■ Assignment:
Please retype the line that contains "(423, 196) = (511, 109): turquoise" and all lines that follow it to the end of the entries below, exactly as they stand, with nothing added.

=======

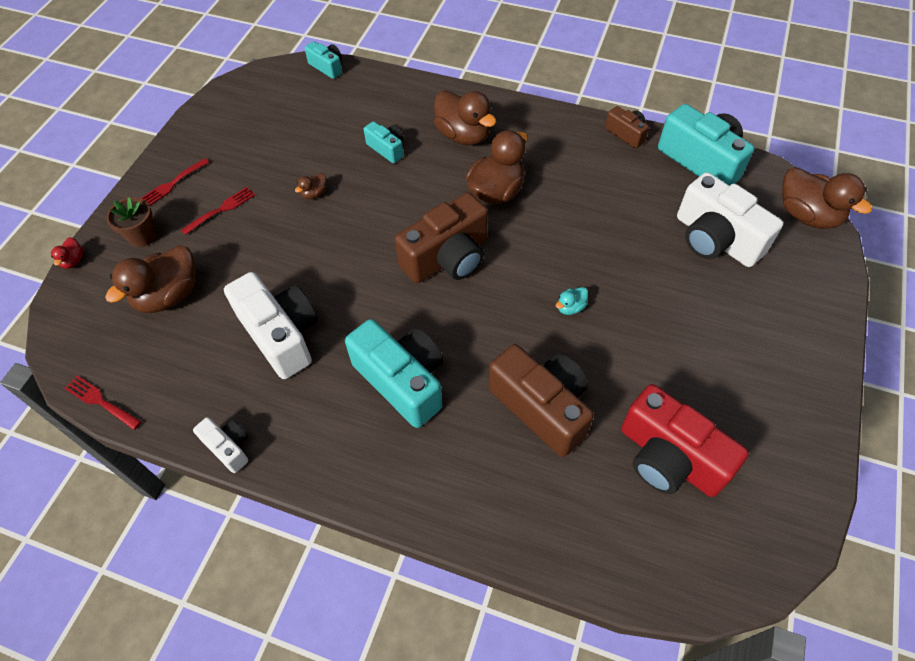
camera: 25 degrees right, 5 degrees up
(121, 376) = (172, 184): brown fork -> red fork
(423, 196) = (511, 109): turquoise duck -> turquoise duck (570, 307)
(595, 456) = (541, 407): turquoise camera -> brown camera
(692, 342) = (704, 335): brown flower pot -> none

=======

■ Expected answer:
(423, 196) = (511, 109): turquoise duck -> turquoise duck (570, 307)
(595, 456) = (541, 407): turquoise camera -> brown camera
(692, 342) = (704, 335): brown flower pot -> none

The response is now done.